What is needed here is an exact transcription of the entries that follow.

◆ Data shown:
┏━━

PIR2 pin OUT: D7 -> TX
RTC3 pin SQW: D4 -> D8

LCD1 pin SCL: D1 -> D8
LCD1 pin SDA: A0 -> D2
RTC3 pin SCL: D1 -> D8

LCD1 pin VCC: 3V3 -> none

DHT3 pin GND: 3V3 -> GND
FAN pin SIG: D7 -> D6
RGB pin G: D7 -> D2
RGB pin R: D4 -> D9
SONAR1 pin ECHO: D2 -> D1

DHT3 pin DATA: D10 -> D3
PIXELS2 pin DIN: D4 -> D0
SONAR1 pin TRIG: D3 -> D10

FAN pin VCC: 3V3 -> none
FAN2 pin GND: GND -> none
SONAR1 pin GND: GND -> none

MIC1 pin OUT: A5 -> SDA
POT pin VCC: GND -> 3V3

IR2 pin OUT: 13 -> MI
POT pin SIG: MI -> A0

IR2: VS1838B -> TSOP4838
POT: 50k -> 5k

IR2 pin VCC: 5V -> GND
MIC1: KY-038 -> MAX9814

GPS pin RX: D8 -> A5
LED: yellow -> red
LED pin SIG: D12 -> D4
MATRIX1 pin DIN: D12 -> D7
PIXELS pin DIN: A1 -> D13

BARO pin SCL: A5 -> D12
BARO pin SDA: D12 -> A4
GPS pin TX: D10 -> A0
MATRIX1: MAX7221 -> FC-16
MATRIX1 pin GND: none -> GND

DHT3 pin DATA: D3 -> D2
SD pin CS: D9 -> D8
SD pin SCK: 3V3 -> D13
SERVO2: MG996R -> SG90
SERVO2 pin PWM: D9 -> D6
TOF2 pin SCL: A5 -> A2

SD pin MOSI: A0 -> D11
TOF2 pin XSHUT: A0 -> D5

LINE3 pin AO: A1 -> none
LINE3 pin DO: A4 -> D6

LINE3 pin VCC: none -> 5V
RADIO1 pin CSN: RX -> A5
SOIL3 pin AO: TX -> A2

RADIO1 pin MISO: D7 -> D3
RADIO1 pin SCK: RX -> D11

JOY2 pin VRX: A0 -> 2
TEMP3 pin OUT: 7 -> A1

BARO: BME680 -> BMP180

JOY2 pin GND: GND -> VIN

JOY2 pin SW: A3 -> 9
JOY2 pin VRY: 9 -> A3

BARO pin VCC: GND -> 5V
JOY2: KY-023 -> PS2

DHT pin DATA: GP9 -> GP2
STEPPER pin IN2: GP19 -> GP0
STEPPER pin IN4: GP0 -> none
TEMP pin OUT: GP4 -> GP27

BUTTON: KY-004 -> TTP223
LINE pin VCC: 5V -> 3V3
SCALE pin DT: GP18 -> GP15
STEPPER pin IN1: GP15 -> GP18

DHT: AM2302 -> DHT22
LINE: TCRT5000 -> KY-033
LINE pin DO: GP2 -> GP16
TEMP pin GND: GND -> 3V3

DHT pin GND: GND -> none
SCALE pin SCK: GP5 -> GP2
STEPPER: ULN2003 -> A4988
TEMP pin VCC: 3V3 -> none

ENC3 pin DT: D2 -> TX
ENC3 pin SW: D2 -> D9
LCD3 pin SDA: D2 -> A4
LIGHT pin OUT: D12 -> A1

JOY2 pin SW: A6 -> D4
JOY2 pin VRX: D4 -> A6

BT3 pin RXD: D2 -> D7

┗━━

◆ Exercise output:
PIR2 pin OUT: D7 -> TX
RTC3 pin SQW: D4 -> D8

LCD1 pin SCL: D1 -> D8
LCD1 pin SDA: A0 -> D2
RTC3 pin SCL: D1 -> D8

LCD1 pin VCC: 3V3 -> none

DHT3 pin GND: 3V3 -> GND
FAN pin SIG: D7 -> D6
RGB pin G: D7 -> D2
RGB pin R: D4 -> D9
SONAR1 pin ECHO: D2 -> D1

DHT3 pin DATA: D10 -> D3
PIXELS2 pin DIN: D4 -> D0
SONAR1 pin TRIG: D3 -> D10

FAN pin VCC: 3V3 -> none
FAN2 pin GND: GND -> none
SONAR1 pin GND: GND -> none

MIC1 pin OUT: A5 -> SDA
POT pin VCC: GND -> 3V3

IR2 pin OUT: 13 -> MI
POT pin SIG: MI -> A0

IR2: VS1838B -> TSOP4838
POT: 50k -> 5k

IR2 pin VCC: 5V -> GND
MIC1: KY-038 -> MAX9814

GPS pin RX: D8 -> A5
LED: yellow -> red
LED pin SIG: D12 -> D4
MATRIX1 pin DIN: D12 -> D7
PIXELS pin DIN: A1 -> D13

BARO pin SCL: A5 -> D12
BARO pin SDA: D12 -> A4
GPS pin TX: D10 -> A0
MATRIX1: MAX7221 -> FC-16
MATRIX1 pin GND: none -> GND

DHT3 pin DATA: D3 -> D2
SD pin CS: D9 -> D8
SD pin SCK: 3V3 -> D13
SERVO2: MG996R -> SG90
SERVO2 pin PWM: D9 -> D6
TOF2 pin SCL: A5 -> A2

SD pin MOSI: A0 -> D11
TOF2 pin XSHUT: A0 -> D5

LINE3 pin AO: A1 -> none
LINE3 pin DO: A4 -> D6

LINE3 pin VCC: none -> 5V
RADIO1 pin CSN: RX -> A5
SOIL3 pin AO: TX -> A2

RADIO1 pin MISO: D7 -> D3
RADIO1 pin SCK: RX -> D11

JOY2 pin VRX: A0 -> 2
TEMP3 pin OUT: 7 -> A1

BARO: BME680 -> BMP180

JOY2 pin GND: GND -> VIN

JOY2 pin SW: A3 -> 9
JOY2 pin VRY: 9 -> A3

BARO pin VCC: GND -> 5V
JOY2: KY-023 -> PS2

DHT pin DATA: GP9 -> GP2
STEPPER pin IN2: GP19 -> GP0
STEPPER pin IN4: GP0 -> none
TEMP pin OUT: GP4 -> GP27

BUTTON: KY-004 -> TTP223
LINE pin VCC: 5V -> 3V3
SCALE pin DT: GP18 -> GP15
STEPPER pin IN1: GP15 -> GP18

DHT: AM2302 -> DHT22
LINE: TCRT5000 -> KY-033
LINE pin DO: GP2 -> GP16
TEMP pin GND: GND -> 3V3

DHT pin GND: GND -> none
SCALE pin SCK: GP5 -> GP2
STEPPER: ULN2003 -> A4988
TEMP pin VCC: 3V3 -> none

ENC3 pin DT: D2 -> TX
ENC3 pin SW: D2 -> D9
LCD3 pin SDA: D2 -> A4
LIGHT pin OUT: D12 -> A1

JOY2 pin SW: A6 -> D4
JOY2 pin VRX: D4 -> A6

BT3 pin RXD: D2 -> D7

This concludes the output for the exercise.